• Prompt:
Of the entries below, restate word for word only the section that runs from the line with "D2: none -> diode 1N4007 (A N2, K N14)" to the line with "R5: 820k (G3, GND) -> none", counting both ends.

:::::

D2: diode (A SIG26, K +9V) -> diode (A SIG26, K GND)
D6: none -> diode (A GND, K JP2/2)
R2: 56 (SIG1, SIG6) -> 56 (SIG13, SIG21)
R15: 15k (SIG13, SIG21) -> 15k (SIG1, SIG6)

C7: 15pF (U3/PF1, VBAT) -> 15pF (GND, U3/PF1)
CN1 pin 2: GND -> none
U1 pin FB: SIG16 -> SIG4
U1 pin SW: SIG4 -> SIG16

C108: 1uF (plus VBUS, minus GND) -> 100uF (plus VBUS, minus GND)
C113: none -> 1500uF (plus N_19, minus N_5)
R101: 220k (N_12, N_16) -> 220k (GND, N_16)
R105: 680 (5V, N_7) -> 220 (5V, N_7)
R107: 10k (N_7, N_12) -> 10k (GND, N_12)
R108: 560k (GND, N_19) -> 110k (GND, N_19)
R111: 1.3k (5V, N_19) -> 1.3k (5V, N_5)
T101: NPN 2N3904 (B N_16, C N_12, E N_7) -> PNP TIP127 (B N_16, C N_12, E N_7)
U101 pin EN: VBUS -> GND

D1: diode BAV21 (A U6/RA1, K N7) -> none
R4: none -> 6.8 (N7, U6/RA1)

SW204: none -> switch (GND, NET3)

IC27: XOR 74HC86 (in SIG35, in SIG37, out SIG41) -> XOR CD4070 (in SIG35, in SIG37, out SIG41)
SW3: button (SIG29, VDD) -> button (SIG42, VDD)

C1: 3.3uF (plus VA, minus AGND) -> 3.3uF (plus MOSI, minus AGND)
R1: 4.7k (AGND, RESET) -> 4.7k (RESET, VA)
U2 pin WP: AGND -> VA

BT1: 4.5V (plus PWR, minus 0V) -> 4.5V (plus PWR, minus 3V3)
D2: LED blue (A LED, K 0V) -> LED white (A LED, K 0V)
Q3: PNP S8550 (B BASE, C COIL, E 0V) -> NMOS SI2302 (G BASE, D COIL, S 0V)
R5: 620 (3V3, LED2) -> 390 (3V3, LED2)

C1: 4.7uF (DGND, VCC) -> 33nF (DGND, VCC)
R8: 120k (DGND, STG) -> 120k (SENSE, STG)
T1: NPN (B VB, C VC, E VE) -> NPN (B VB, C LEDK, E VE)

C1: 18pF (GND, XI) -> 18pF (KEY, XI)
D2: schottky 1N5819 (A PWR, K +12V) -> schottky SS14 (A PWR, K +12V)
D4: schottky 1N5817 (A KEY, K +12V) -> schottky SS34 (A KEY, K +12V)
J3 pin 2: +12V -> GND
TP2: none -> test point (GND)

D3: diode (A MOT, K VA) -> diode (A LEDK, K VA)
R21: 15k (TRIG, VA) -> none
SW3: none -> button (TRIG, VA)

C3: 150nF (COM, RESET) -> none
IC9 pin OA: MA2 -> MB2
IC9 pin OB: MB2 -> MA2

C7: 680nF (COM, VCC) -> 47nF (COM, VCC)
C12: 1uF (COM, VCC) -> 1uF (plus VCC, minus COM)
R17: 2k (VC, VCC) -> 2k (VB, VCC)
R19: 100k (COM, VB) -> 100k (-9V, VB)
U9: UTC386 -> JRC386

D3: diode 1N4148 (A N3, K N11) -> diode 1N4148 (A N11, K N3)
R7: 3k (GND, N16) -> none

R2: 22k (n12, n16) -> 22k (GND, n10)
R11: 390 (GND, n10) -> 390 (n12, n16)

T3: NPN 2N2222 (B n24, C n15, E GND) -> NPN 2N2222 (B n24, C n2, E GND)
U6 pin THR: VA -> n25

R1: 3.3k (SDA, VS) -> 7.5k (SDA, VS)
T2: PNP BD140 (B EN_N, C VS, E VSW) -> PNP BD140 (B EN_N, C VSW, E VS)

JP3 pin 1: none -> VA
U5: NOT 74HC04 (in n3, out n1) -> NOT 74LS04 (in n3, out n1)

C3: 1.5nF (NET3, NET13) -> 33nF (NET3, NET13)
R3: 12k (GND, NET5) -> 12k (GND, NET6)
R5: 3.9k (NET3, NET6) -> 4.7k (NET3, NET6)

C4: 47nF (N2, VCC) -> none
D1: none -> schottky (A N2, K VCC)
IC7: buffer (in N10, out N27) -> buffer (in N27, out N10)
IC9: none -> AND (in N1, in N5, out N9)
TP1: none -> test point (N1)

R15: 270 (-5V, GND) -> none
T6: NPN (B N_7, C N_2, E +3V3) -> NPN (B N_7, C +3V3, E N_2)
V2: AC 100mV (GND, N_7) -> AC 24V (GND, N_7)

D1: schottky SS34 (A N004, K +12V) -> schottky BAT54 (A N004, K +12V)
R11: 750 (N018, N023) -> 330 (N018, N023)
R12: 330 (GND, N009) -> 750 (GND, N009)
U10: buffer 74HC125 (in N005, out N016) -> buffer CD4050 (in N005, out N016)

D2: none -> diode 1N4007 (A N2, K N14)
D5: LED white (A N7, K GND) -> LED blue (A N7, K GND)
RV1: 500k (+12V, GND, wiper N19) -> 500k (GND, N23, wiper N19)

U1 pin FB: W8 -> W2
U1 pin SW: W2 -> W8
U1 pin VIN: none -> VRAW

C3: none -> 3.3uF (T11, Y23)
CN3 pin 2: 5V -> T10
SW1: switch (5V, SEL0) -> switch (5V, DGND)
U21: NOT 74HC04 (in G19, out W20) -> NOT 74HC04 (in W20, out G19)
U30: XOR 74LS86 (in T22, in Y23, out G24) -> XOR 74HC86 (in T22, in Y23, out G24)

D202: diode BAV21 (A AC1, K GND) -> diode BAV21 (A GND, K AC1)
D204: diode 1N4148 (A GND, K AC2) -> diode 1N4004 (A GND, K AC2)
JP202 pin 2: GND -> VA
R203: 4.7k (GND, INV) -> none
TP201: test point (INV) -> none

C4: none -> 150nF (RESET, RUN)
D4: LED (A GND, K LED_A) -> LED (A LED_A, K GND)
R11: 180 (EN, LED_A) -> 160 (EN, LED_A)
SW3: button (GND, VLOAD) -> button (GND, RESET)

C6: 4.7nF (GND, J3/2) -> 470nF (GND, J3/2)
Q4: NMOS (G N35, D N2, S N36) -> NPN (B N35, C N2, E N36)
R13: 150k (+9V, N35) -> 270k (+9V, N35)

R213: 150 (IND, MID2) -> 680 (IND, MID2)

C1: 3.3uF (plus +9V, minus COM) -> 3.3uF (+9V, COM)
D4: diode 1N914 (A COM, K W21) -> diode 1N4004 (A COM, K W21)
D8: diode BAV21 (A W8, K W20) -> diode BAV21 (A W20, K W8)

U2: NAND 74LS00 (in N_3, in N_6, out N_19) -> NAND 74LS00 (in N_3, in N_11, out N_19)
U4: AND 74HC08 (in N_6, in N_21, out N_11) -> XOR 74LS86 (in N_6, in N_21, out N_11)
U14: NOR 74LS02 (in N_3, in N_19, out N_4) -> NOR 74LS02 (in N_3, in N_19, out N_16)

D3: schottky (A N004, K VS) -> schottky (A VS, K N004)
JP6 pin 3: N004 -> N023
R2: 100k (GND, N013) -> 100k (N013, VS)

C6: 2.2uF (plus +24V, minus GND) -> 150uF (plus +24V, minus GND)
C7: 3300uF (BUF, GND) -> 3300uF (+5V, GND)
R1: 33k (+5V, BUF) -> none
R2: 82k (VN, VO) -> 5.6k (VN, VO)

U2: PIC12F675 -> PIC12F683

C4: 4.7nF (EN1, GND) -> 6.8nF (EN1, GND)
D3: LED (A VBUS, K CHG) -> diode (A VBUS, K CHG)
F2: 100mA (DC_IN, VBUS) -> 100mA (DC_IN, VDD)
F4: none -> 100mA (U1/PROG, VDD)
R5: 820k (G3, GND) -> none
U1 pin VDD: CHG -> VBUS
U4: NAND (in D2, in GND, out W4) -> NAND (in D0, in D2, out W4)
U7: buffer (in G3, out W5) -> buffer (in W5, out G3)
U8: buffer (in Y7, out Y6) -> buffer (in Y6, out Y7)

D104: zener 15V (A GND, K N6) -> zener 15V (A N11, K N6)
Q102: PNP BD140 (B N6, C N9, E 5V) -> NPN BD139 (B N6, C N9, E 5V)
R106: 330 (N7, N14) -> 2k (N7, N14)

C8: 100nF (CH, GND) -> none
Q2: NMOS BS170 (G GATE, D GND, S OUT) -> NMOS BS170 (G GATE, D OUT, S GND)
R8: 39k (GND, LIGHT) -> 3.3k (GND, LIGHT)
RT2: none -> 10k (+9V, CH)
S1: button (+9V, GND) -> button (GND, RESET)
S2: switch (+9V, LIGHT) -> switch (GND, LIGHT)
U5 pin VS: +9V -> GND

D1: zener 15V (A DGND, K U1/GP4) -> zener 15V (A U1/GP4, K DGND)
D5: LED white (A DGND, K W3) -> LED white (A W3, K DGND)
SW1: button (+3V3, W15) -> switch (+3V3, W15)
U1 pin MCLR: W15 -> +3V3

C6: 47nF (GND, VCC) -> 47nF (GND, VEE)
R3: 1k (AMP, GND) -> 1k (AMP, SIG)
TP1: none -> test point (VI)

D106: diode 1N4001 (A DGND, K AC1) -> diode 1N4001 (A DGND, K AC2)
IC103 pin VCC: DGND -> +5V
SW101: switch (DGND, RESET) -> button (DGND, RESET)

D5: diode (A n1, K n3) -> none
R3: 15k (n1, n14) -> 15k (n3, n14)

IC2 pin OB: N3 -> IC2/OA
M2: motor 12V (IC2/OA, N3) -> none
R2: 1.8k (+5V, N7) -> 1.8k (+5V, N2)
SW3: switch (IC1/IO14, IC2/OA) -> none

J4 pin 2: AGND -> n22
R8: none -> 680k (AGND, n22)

:::::

• Task result:
D2: none -> diode 1N4007 (A N2, K N14)
D5: LED white (A N7, K GND) -> LED blue (A N7, K GND)
RV1: 500k (+12V, GND, wiper N19) -> 500k (GND, N23, wiper N19)

U1 pin FB: W8 -> W2
U1 pin SW: W2 -> W8
U1 pin VIN: none -> VRAW

C3: none -> 3.3uF (T11, Y23)
CN3 pin 2: 5V -> T10
SW1: switch (5V, SEL0) -> switch (5V, DGND)
U21: NOT 74HC04 (in G19, out W20) -> NOT 74HC04 (in W20, out G19)
U30: XOR 74LS86 (in T22, in Y23, out G24) -> XOR 74HC86 (in T22, in Y23, out G24)

D202: diode BAV21 (A AC1, K GND) -> diode BAV21 (A GND, K AC1)
D204: diode 1N4148 (A GND, K AC2) -> diode 1N4004 (A GND, K AC2)
JP202 pin 2: GND -> VA
R203: 4.7k (GND, INV) -> none
TP201: test point (INV) -> none

C4: none -> 150nF (RESET, RUN)
D4: LED (A GND, K LED_A) -> LED (A LED_A, K GND)
R11: 180 (EN, LED_A) -> 160 (EN, LED_A)
SW3: button (GND, VLOAD) -> button (GND, RESET)

C6: 4.7nF (GND, J3/2) -> 470nF (GND, J3/2)
Q4: NMOS (G N35, D N2, S N36) -> NPN (B N35, C N2, E N36)
R13: 150k (+9V, N35) -> 270k (+9V, N35)

R213: 150 (IND, MID2) -> 680 (IND, MID2)

C1: 3.3uF (plus +9V, minus COM) -> 3.3uF (+9V, COM)
D4: diode 1N914 (A COM, K W21) -> diode 1N4004 (A COM, K W21)
D8: diode BAV21 (A W8, K W20) -> diode BAV21 (A W20, K W8)

U2: NAND 74LS00 (in N_3, in N_6, out N_19) -> NAND 74LS00 (in N_3, in N_11, out N_19)
U4: AND 74HC08 (in N_6, in N_21, out N_11) -> XOR 74LS86 (in N_6, in N_21, out N_11)
U14: NOR 74LS02 (in N_3, in N_19, out N_4) -> NOR 74LS02 (in N_3, in N_19, out N_16)

D3: schottky (A N004, K VS) -> schottky (A VS, K N004)
JP6 pin 3: N004 -> N023
R2: 100k (GND, N013) -> 100k (N013, VS)

C6: 2.2uF (plus +24V, minus GND) -> 150uF (plus +24V, minus GND)
C7: 3300uF (BUF, GND) -> 3300uF (+5V, GND)
R1: 33k (+5V, BUF) -> none
R2: 82k (VN, VO) -> 5.6k (VN, VO)

U2: PIC12F675 -> PIC12F683

C4: 4.7nF (EN1, GND) -> 6.8nF (EN1, GND)
D3: LED (A VBUS, K CHG) -> diode (A VBUS, K CHG)
F2: 100mA (DC_IN, VBUS) -> 100mA (DC_IN, VDD)
F4: none -> 100mA (U1/PROG, VDD)
R5: 820k (G3, GND) -> none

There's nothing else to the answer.